• **SOURCE DATA**:
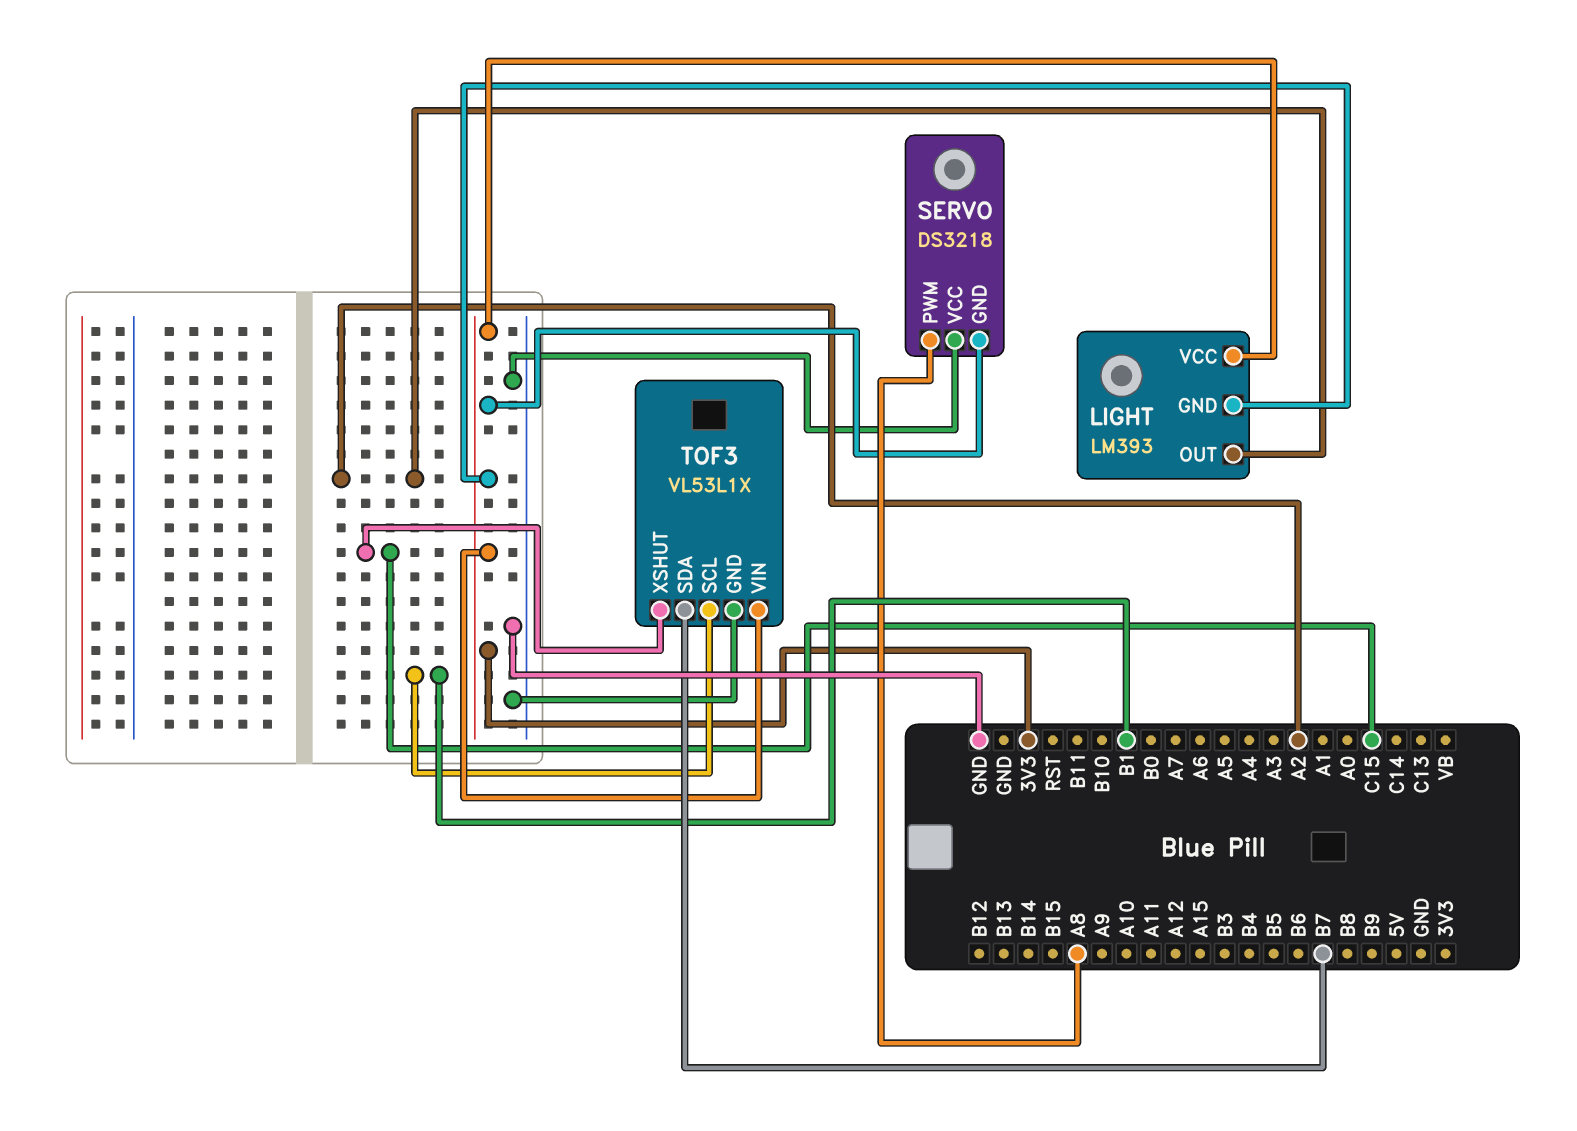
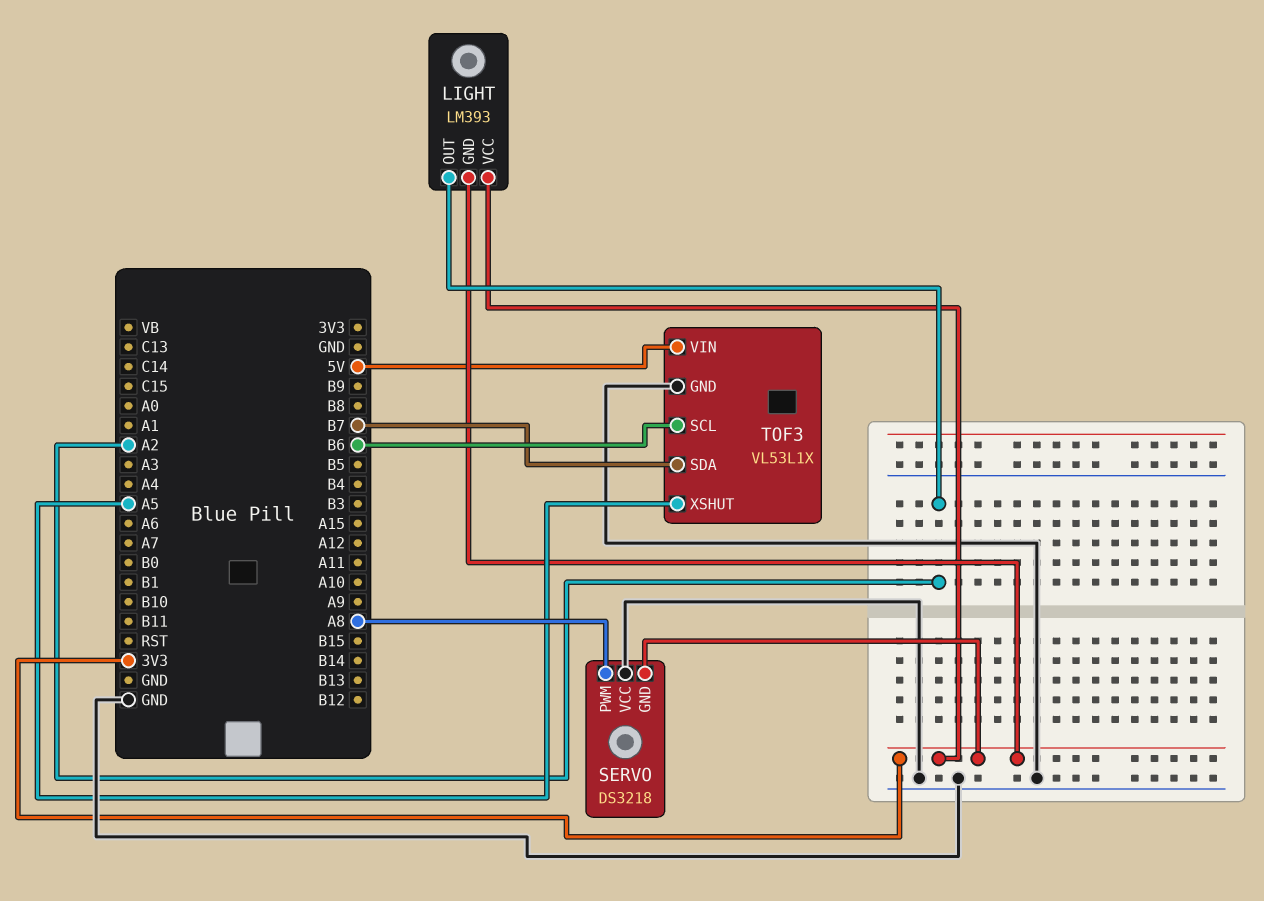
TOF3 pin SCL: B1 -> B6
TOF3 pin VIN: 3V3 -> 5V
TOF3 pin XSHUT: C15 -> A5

---

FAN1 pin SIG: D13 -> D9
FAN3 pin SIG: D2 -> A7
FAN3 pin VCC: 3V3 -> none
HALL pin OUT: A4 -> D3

---

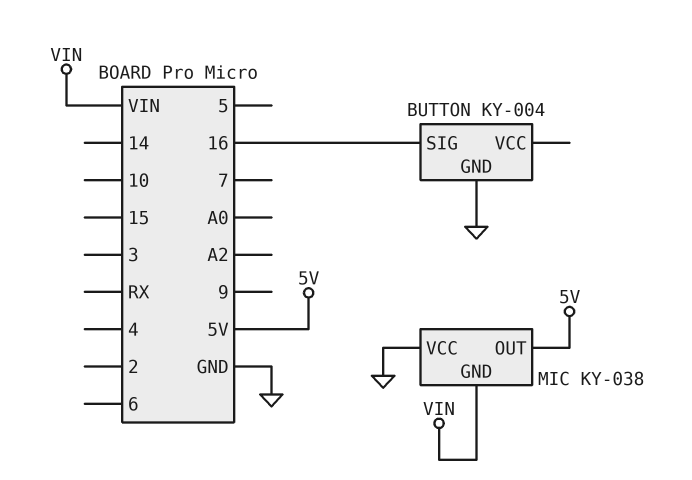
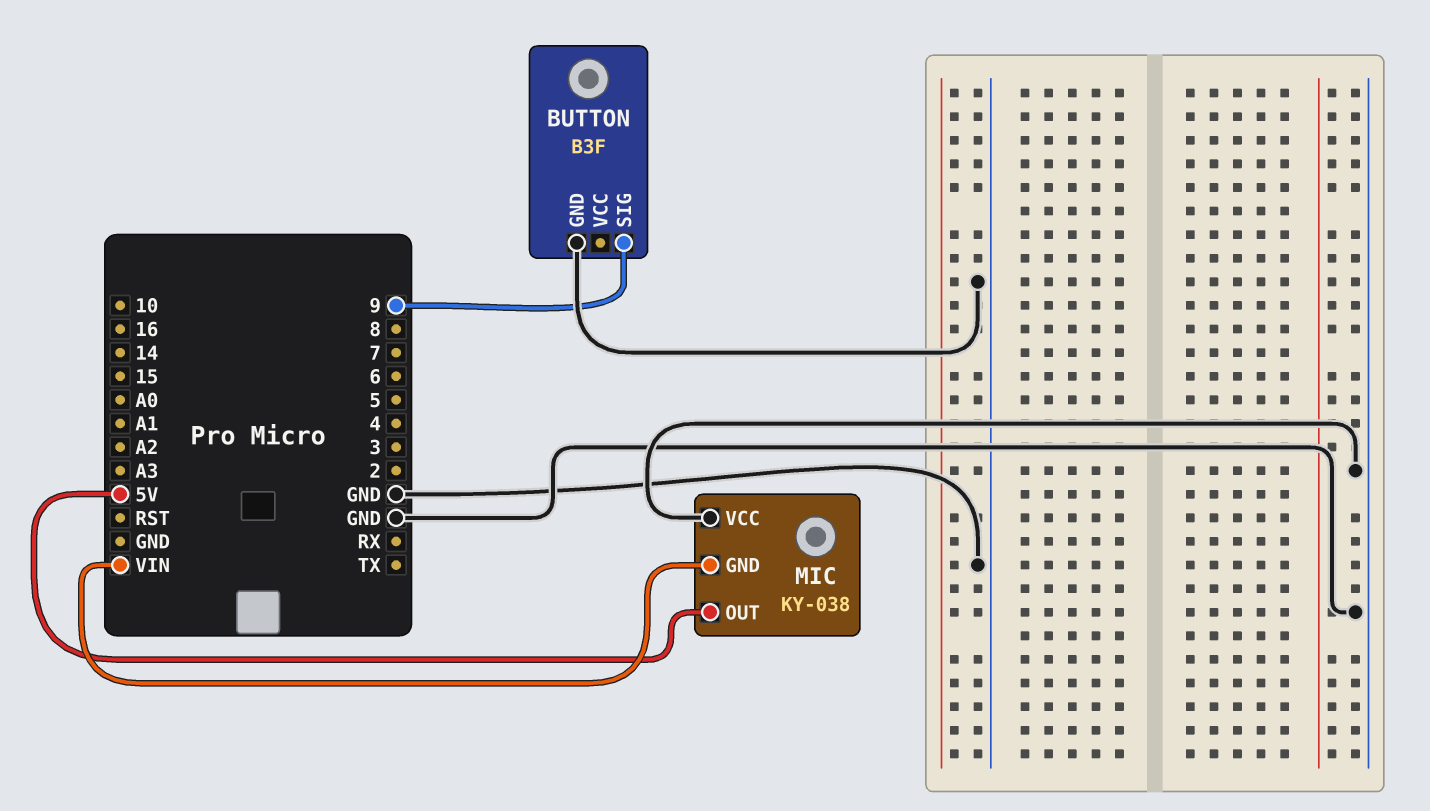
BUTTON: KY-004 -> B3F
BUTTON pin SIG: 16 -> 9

• **WORK TASK**: In the listing above, find the line containing "TOF3 pin SCL: B1 -> B6" and the line containing "TOF3 pin XSHUT: C15 -> A5", then retype both and every line between them exactly, with nothing else.

• **COMPLETED TASK**:
TOF3 pin SCL: B1 -> B6
TOF3 pin VIN: 3V3 -> 5V
TOF3 pin XSHUT: C15 -> A5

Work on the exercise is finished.